**Assignment**
Provide only the number of lines in the records below that contain "HALL".

**Revision tracking records**

++++++++++++++++++++

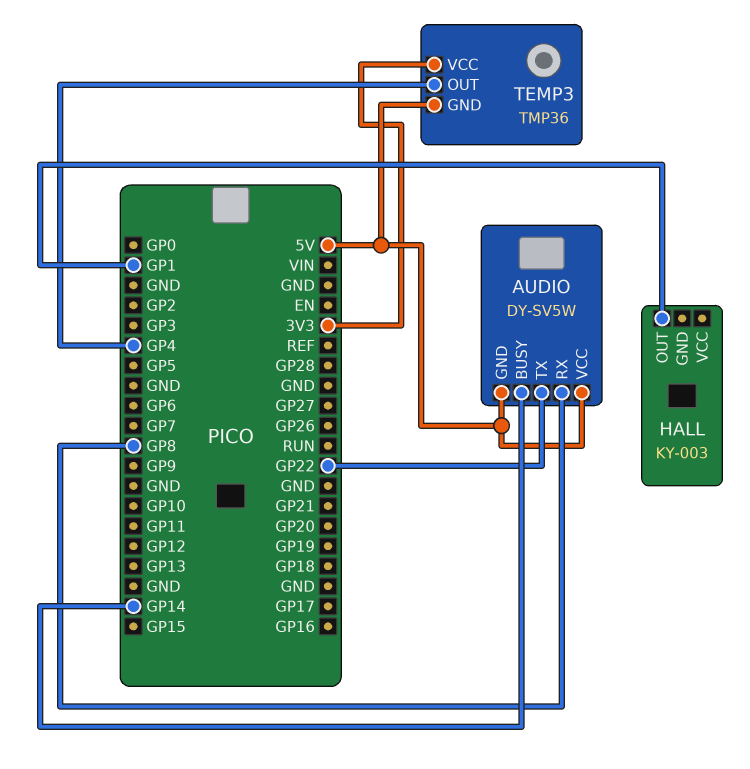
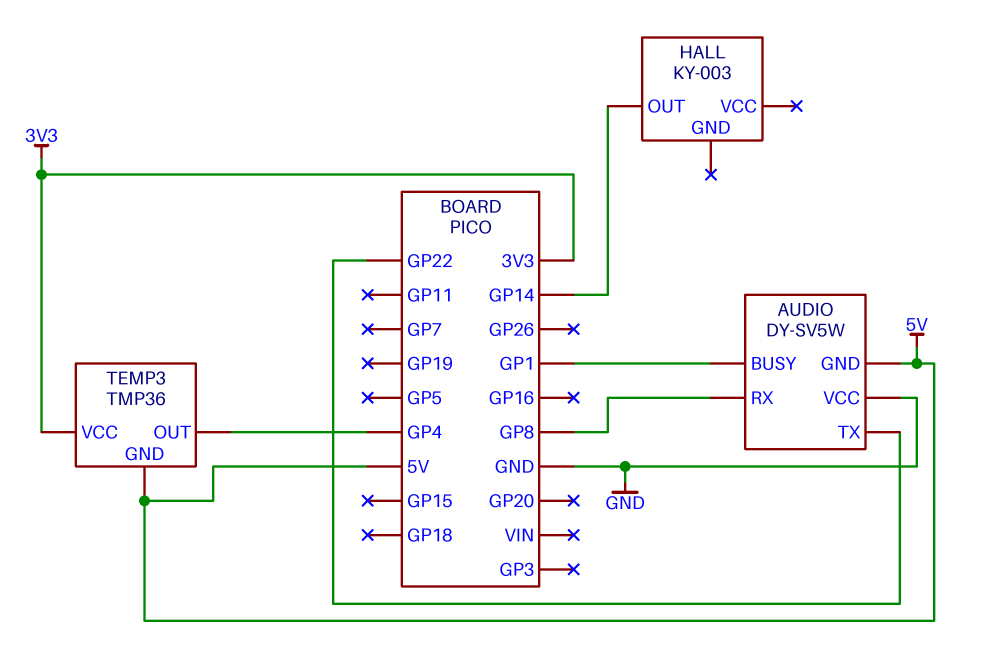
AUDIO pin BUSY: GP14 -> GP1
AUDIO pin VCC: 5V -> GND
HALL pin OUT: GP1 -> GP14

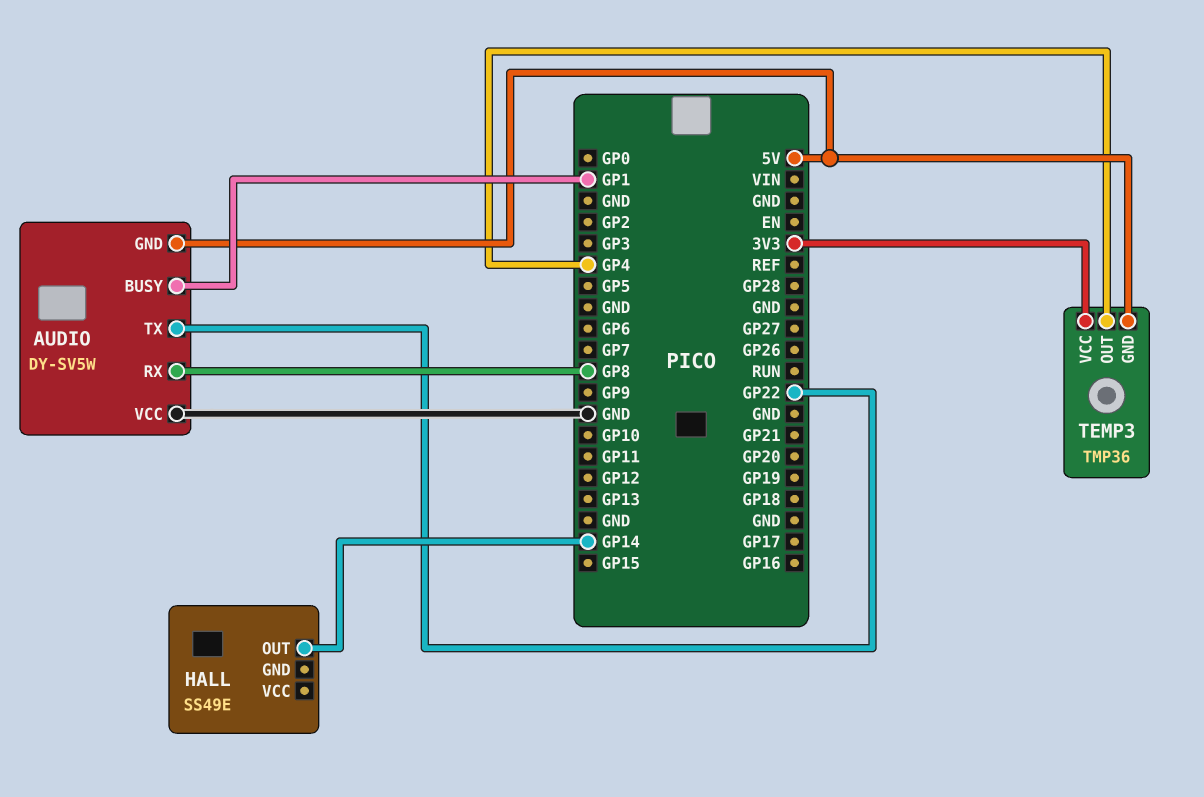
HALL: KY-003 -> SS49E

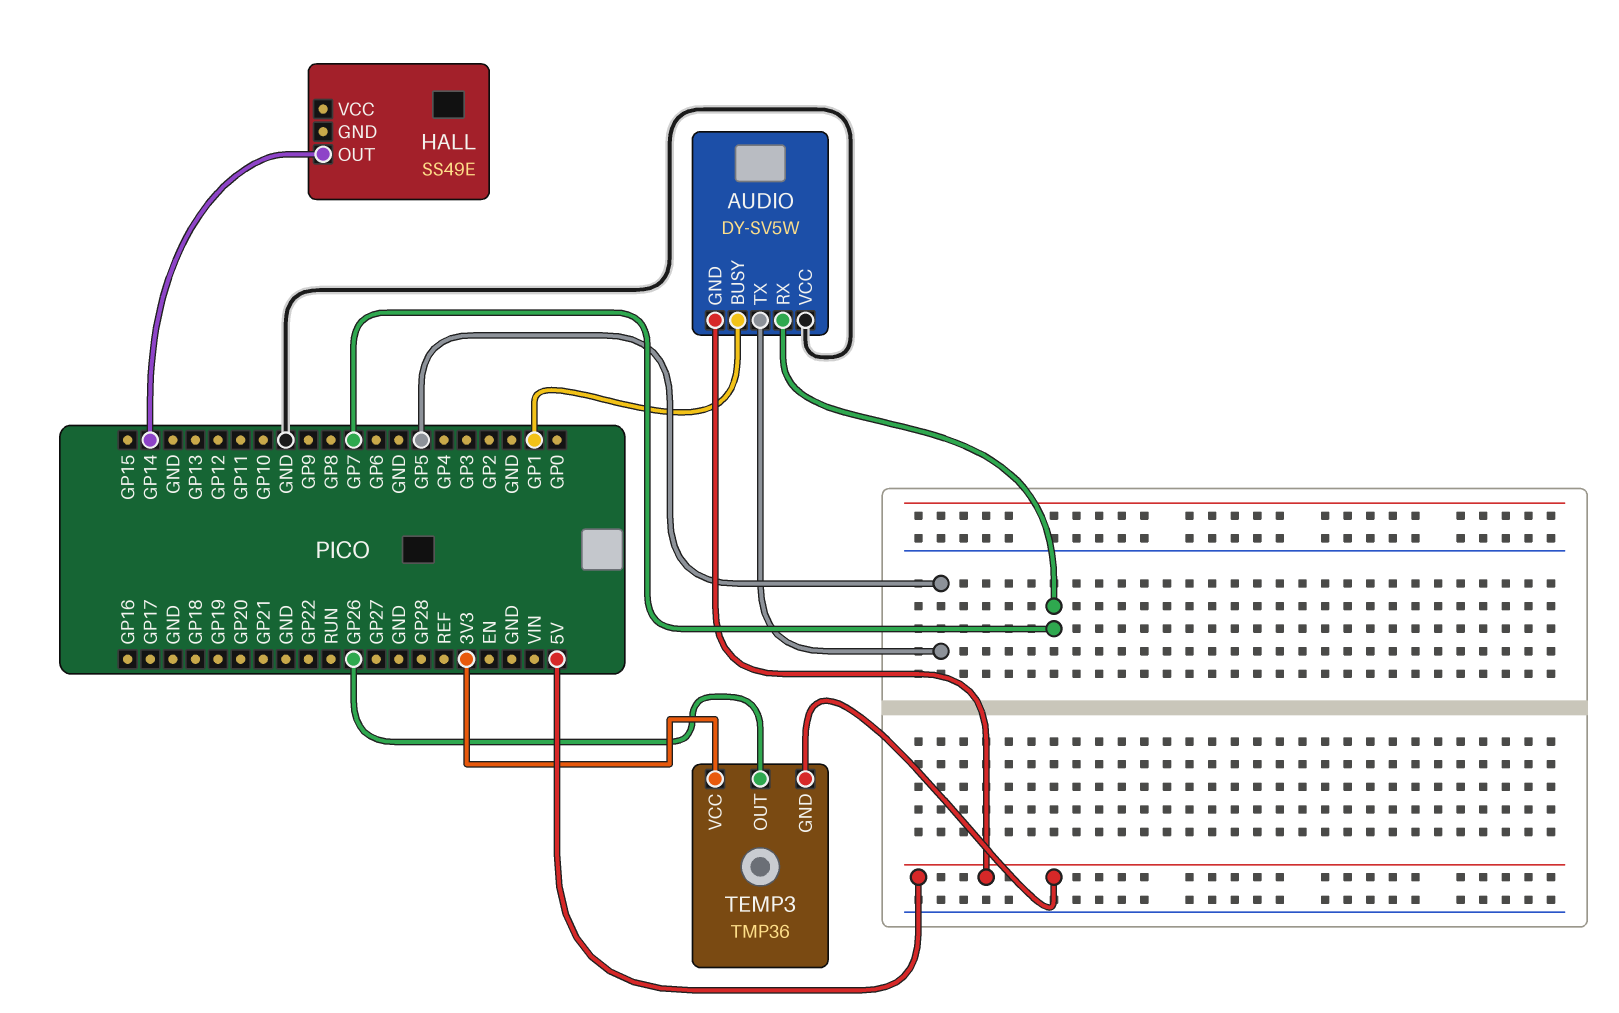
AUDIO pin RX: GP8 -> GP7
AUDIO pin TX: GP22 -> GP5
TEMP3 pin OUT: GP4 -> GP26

++++++++++++++++++++

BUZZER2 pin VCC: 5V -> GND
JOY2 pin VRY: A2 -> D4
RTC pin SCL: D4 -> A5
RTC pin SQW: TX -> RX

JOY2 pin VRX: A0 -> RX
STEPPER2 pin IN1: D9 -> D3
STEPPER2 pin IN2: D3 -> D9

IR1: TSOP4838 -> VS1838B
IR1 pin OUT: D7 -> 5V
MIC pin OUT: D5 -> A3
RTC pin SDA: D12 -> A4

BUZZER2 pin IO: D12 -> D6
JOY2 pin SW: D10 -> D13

++++++++++++++++++++

**Task solution**
2